__Try it__: Print the lines of the data, starting with the first, up to and including the line where "R10: 2k (+3V3, NET9) -> 2k (+3V3, GND)" appears.

__Dataset__:
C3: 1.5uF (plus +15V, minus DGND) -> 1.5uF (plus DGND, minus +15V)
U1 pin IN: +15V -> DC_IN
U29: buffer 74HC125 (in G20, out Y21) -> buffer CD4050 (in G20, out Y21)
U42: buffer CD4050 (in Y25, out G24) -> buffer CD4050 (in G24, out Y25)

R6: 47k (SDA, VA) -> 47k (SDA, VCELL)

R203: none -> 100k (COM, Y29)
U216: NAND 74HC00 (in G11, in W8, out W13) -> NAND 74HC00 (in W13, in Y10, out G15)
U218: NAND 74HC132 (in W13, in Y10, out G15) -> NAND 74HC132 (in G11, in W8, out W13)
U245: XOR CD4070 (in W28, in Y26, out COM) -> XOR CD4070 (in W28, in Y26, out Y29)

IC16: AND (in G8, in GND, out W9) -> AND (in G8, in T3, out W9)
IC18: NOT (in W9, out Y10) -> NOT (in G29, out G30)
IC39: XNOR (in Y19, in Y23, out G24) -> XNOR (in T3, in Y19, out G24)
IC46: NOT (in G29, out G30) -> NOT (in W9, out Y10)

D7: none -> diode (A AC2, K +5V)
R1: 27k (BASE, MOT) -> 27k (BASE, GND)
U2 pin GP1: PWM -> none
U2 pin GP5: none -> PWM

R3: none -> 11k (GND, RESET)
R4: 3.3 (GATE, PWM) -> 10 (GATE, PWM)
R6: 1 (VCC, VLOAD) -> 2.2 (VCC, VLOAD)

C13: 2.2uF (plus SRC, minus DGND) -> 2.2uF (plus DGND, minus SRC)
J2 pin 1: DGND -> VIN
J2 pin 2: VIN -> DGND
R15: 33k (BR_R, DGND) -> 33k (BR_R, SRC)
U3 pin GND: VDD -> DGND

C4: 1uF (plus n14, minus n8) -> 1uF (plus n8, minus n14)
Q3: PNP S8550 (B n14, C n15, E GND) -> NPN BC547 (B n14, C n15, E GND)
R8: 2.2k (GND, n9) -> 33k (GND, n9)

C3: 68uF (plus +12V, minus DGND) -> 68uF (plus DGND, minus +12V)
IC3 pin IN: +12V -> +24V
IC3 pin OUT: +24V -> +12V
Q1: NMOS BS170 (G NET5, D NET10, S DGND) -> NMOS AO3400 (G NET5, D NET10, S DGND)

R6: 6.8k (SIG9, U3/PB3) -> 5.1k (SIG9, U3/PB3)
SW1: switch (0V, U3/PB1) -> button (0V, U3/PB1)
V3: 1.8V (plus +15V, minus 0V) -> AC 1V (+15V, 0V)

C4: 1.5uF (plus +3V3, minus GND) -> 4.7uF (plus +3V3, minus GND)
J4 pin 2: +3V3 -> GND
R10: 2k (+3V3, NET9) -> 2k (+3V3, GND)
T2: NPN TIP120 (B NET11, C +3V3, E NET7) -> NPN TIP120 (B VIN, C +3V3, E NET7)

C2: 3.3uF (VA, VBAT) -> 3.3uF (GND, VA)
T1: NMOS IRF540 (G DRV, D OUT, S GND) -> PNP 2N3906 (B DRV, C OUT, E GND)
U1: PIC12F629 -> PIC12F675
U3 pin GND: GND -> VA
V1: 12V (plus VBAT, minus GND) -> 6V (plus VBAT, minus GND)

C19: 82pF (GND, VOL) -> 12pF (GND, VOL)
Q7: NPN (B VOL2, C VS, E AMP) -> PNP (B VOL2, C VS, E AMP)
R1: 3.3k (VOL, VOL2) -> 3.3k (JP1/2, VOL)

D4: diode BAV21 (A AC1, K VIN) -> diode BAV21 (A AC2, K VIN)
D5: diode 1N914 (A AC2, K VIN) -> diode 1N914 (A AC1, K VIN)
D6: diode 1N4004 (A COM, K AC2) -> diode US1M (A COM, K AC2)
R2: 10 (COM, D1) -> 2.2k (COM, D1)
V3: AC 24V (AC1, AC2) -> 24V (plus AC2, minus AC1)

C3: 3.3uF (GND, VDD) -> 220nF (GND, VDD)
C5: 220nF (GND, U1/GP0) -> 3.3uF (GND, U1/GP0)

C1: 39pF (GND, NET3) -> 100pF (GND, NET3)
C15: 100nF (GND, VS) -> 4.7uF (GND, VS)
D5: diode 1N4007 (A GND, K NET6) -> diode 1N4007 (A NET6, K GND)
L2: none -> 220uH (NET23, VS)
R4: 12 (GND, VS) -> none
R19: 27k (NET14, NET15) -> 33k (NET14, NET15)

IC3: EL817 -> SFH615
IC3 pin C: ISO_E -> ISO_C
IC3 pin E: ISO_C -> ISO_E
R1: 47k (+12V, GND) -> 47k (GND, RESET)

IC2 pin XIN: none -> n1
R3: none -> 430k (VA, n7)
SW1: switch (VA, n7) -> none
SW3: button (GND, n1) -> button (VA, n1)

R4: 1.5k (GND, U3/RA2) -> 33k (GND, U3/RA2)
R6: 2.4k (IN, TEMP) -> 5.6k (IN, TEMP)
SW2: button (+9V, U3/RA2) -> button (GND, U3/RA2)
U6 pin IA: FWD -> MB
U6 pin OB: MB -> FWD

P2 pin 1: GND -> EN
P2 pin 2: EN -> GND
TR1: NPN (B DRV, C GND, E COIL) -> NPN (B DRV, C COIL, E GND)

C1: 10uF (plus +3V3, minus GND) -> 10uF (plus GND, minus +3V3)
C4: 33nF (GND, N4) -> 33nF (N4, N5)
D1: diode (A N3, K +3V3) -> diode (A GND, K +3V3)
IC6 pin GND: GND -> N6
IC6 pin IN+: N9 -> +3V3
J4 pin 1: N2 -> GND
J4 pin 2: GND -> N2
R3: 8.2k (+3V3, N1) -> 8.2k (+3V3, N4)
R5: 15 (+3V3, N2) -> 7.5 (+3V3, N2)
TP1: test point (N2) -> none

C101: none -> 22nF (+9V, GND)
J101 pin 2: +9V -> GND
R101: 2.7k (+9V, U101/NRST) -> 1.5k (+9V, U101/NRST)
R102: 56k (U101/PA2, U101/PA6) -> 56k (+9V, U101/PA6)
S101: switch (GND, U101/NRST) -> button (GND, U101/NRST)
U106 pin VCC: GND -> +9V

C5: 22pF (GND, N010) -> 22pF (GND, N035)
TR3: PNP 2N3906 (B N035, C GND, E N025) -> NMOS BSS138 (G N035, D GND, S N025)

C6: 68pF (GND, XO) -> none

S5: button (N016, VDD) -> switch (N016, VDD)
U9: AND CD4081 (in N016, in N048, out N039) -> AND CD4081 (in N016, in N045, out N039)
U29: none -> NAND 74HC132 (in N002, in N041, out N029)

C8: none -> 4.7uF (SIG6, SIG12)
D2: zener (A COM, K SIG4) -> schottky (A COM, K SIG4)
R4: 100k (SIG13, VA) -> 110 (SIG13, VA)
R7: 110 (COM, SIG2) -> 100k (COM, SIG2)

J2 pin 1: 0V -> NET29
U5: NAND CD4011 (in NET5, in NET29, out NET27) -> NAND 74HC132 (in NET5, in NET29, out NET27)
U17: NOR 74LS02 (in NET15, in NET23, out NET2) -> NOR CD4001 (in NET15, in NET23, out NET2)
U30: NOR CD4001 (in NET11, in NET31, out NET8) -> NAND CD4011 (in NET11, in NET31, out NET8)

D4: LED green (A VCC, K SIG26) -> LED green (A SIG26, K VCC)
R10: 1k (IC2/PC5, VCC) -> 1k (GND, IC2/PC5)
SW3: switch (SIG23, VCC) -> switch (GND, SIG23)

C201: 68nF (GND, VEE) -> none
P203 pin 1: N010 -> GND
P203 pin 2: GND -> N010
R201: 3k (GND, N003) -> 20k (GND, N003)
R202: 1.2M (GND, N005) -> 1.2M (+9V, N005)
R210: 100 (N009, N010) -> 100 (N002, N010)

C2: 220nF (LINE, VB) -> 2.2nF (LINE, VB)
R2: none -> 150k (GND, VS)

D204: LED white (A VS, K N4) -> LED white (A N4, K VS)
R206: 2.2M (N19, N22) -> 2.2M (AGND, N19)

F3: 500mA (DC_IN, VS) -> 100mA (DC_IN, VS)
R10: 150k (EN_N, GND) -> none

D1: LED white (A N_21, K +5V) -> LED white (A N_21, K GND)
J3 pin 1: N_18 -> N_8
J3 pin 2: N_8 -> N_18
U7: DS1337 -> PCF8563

__Exercise solution__:
C3: 1.5uF (plus +15V, minus DGND) -> 1.5uF (plus DGND, minus +15V)
U1 pin IN: +15V -> DC_IN
U29: buffer 74HC125 (in G20, out Y21) -> buffer CD4050 (in G20, out Y21)
U42: buffer CD4050 (in Y25, out G24) -> buffer CD4050 (in G24, out Y25)

R6: 47k (SDA, VA) -> 47k (SDA, VCELL)

R203: none -> 100k (COM, Y29)
U216: NAND 74HC00 (in G11, in W8, out W13) -> NAND 74HC00 (in W13, in Y10, out G15)
U218: NAND 74HC132 (in W13, in Y10, out G15) -> NAND 74HC132 (in G11, in W8, out W13)
U245: XOR CD4070 (in W28, in Y26, out COM) -> XOR CD4070 (in W28, in Y26, out Y29)

IC16: AND (in G8, in GND, out W9) -> AND (in G8, in T3, out W9)
IC18: NOT (in W9, out Y10) -> NOT (in G29, out G30)
IC39: XNOR (in Y19, in Y23, out G24) -> XNOR (in T3, in Y19, out G24)
IC46: NOT (in G29, out G30) -> NOT (in W9, out Y10)

D7: none -> diode (A AC2, K +5V)
R1: 27k (BASE, MOT) -> 27k (BASE, GND)
U2 pin GP1: PWM -> none
U2 pin GP5: none -> PWM

R3: none -> 11k (GND, RESET)
R4: 3.3 (GATE, PWM) -> 10 (GATE, PWM)
R6: 1 (VCC, VLOAD) -> 2.2 (VCC, VLOAD)

C13: 2.2uF (plus SRC, minus DGND) -> 2.2uF (plus DGND, minus SRC)
J2 pin 1: DGND -> VIN
J2 pin 2: VIN -> DGND
R15: 33k (BR_R, DGND) -> 33k (BR_R, SRC)
U3 pin GND: VDD -> DGND

C4: 1uF (plus n14, minus n8) -> 1uF (plus n8, minus n14)
Q3: PNP S8550 (B n14, C n15, E GND) -> NPN BC547 (B n14, C n15, E GND)
R8: 2.2k (GND, n9) -> 33k (GND, n9)

C3: 68uF (plus +12V, minus DGND) -> 68uF (plus DGND, minus +12V)
IC3 pin IN: +12V -> +24V
IC3 pin OUT: +24V -> +12V
Q1: NMOS BS170 (G NET5, D NET10, S DGND) -> NMOS AO3400 (G NET5, D NET10, S DGND)

R6: 6.8k (SIG9, U3/PB3) -> 5.1k (SIG9, U3/PB3)
SW1: switch (0V, U3/PB1) -> button (0V, U3/PB1)
V3: 1.8V (plus +15V, minus 0V) -> AC 1V (+15V, 0V)

C4: 1.5uF (plus +3V3, minus GND) -> 4.7uF (plus +3V3, minus GND)
J4 pin 2: +3V3 -> GND
R10: 2k (+3V3, NET9) -> 2k (+3V3, GND)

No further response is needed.